(Source rows)
---------------

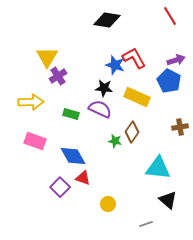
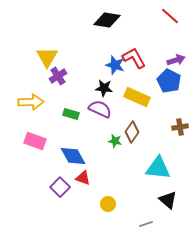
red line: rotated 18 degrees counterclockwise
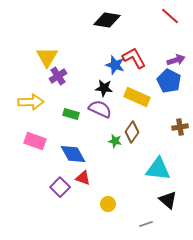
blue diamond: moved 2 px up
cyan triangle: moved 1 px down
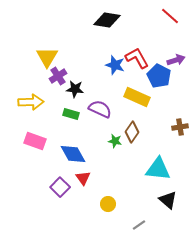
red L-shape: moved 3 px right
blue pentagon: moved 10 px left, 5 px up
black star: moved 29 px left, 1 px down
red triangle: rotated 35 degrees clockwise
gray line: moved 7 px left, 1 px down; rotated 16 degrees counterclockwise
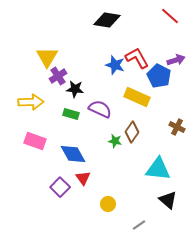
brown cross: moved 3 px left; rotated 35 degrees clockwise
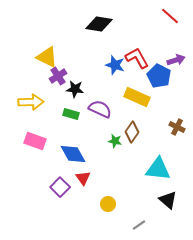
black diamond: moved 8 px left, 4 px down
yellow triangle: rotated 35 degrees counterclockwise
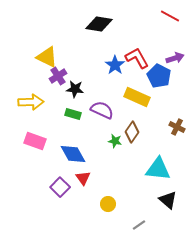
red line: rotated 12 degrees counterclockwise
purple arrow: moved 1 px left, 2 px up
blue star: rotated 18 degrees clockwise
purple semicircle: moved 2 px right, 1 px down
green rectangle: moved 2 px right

---------------

**GIVEN INSTRUCTION**. Pull every line describing a move or turn from the rows above and reproduce each one unchanged, keeping their order. Omit the picture lines from your answer.

**COMPLETE OUTPUT**.
red line: rotated 18 degrees counterclockwise
blue diamond: moved 2 px up
cyan triangle: moved 1 px down
red L-shape: moved 3 px right
blue pentagon: moved 10 px left, 5 px up
black star: moved 29 px left, 1 px down
red triangle: rotated 35 degrees clockwise
gray line: moved 7 px left, 1 px down; rotated 16 degrees counterclockwise
brown cross: moved 3 px left; rotated 35 degrees clockwise
black diamond: moved 8 px left, 4 px down
yellow triangle: rotated 35 degrees counterclockwise
red line: rotated 12 degrees counterclockwise
purple arrow: moved 1 px left, 2 px up
blue star: rotated 18 degrees clockwise
purple semicircle: moved 2 px right, 1 px down
green rectangle: moved 2 px right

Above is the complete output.